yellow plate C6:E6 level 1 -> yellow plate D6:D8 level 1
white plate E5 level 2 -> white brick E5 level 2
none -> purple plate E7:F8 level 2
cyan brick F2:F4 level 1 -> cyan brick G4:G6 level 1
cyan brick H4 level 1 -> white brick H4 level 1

········

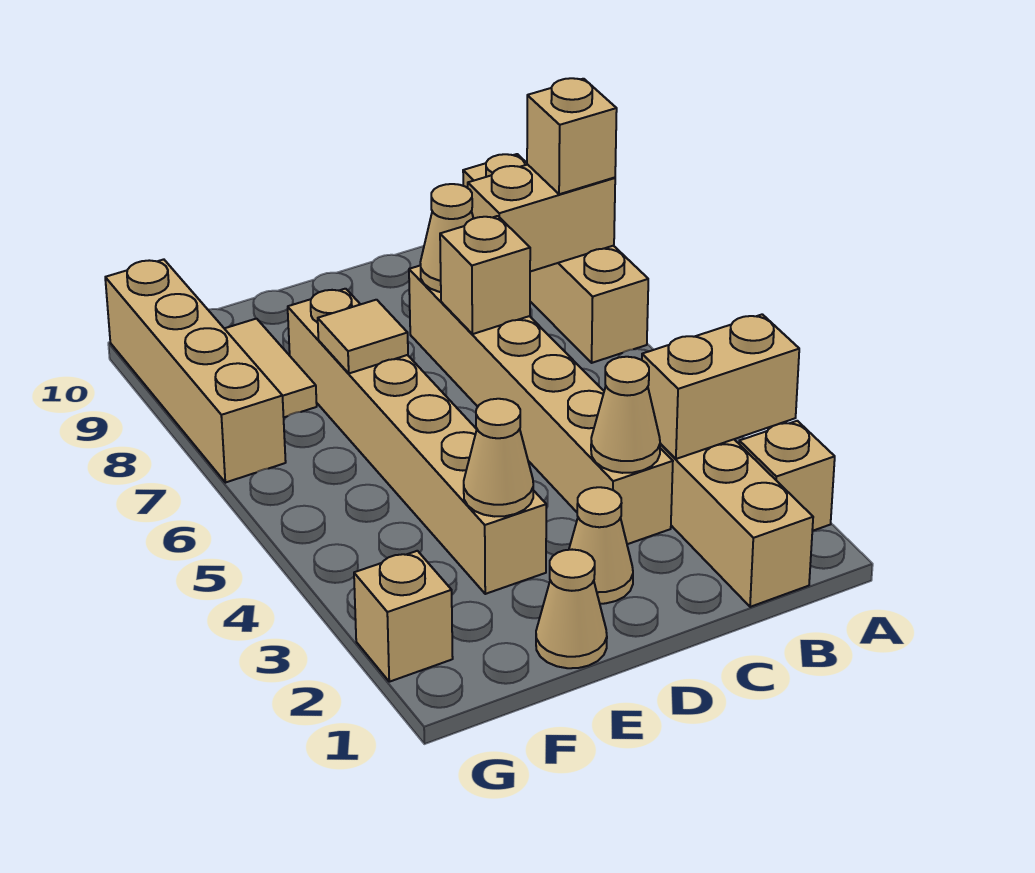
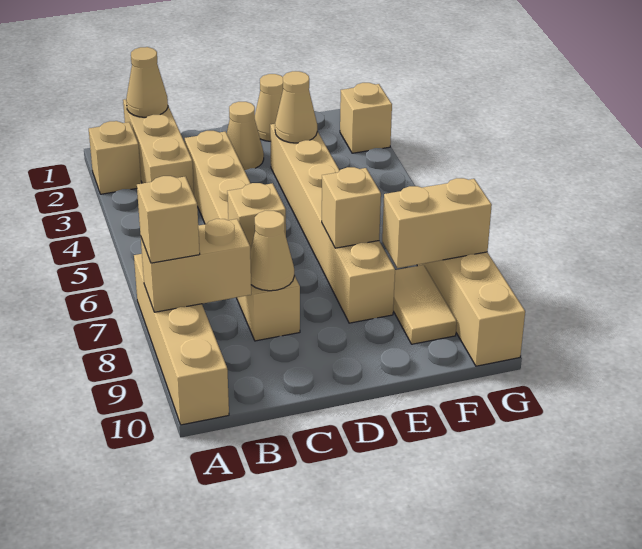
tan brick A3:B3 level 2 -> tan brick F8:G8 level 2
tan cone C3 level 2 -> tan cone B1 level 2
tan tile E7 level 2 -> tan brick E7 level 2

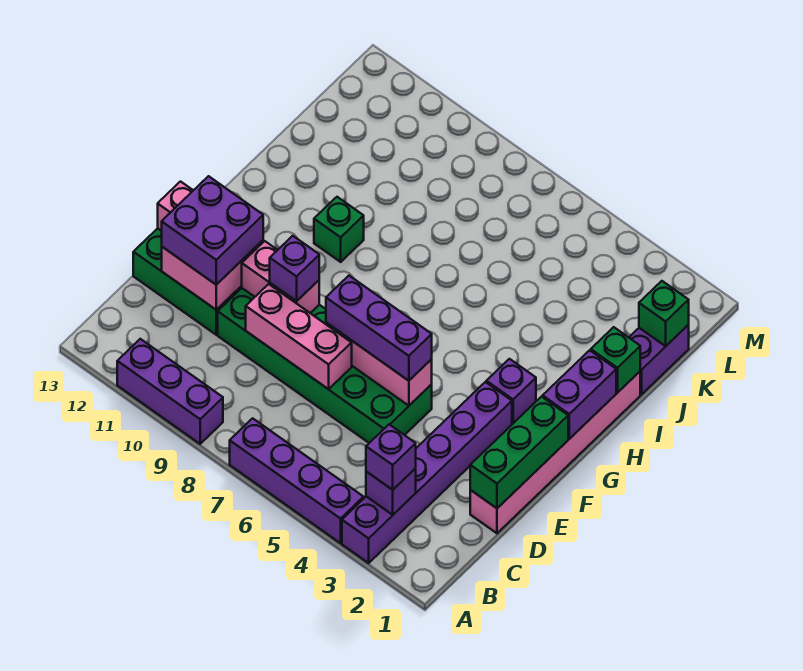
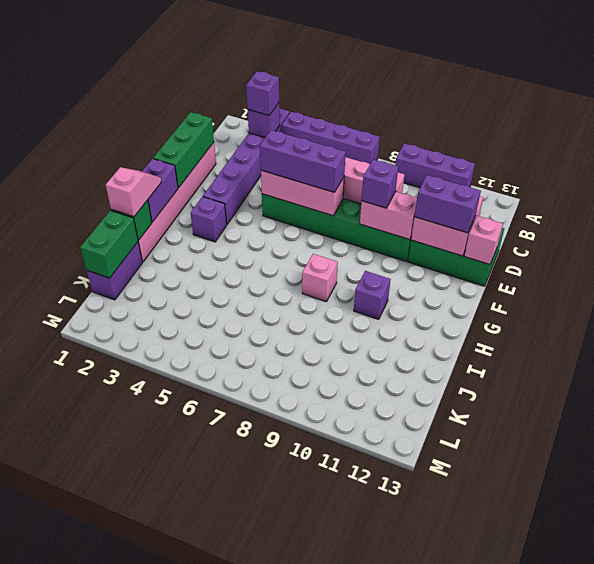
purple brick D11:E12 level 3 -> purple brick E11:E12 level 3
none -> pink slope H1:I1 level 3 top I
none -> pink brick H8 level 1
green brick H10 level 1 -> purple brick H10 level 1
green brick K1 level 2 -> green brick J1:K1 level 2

········

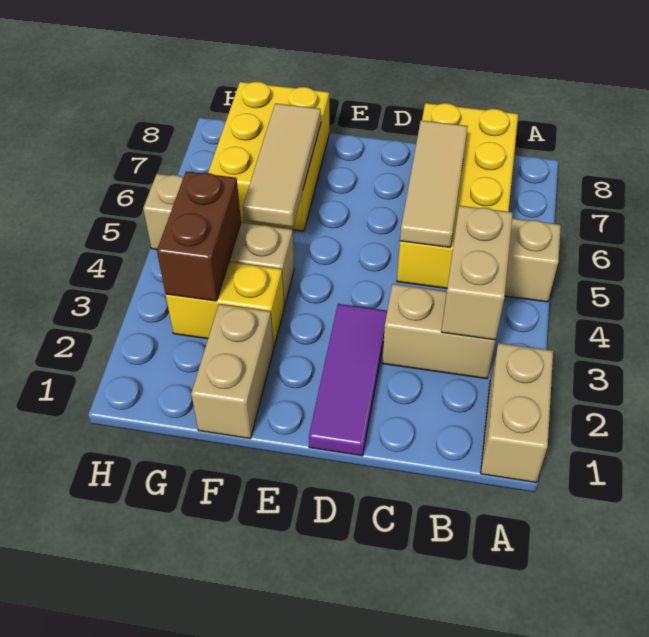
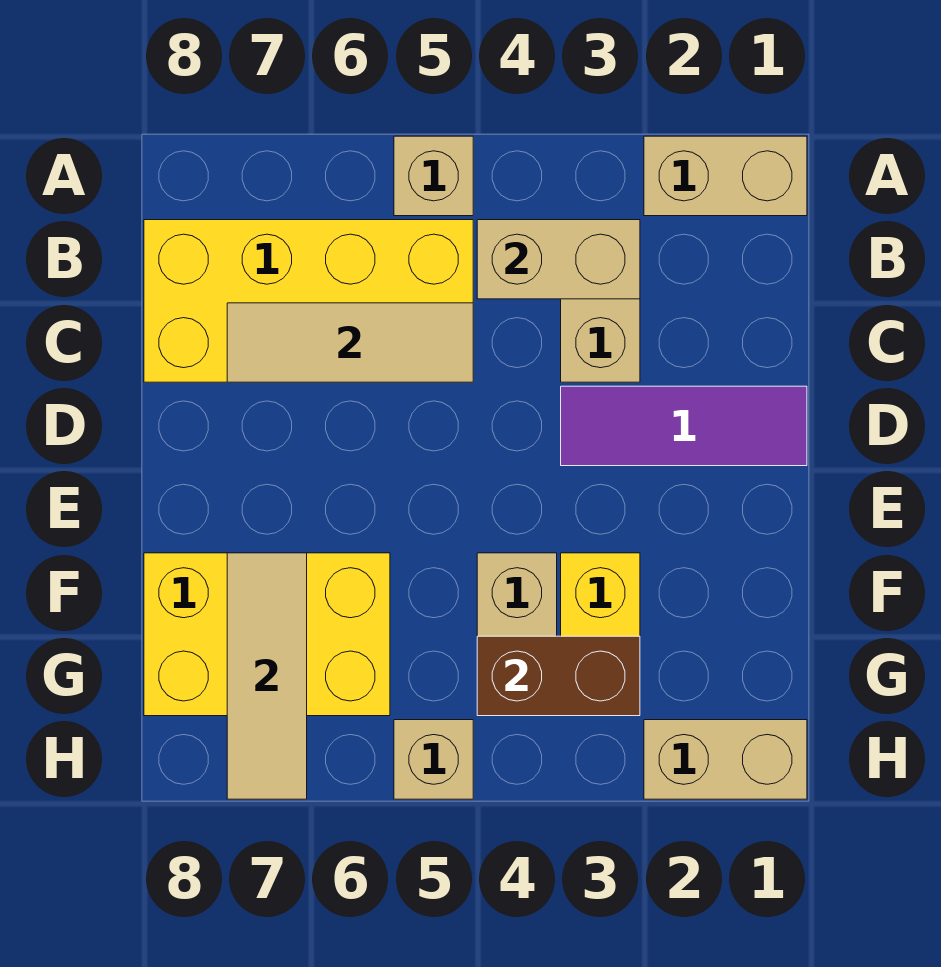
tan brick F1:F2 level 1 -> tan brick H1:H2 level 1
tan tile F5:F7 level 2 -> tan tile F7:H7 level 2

········

• TASK PROMPT: Of the entries above, repeat exactly the lines between the line with "none -> pink brick H8 level 1" and the line with "green brick K1", inclusive, and no others.

• OUTPUT OF THE EXERCISE:
none -> pink brick H8 level 1
green brick H10 level 1 -> purple brick H10 level 1
green brick K1 level 2 -> green brick J1:K1 level 2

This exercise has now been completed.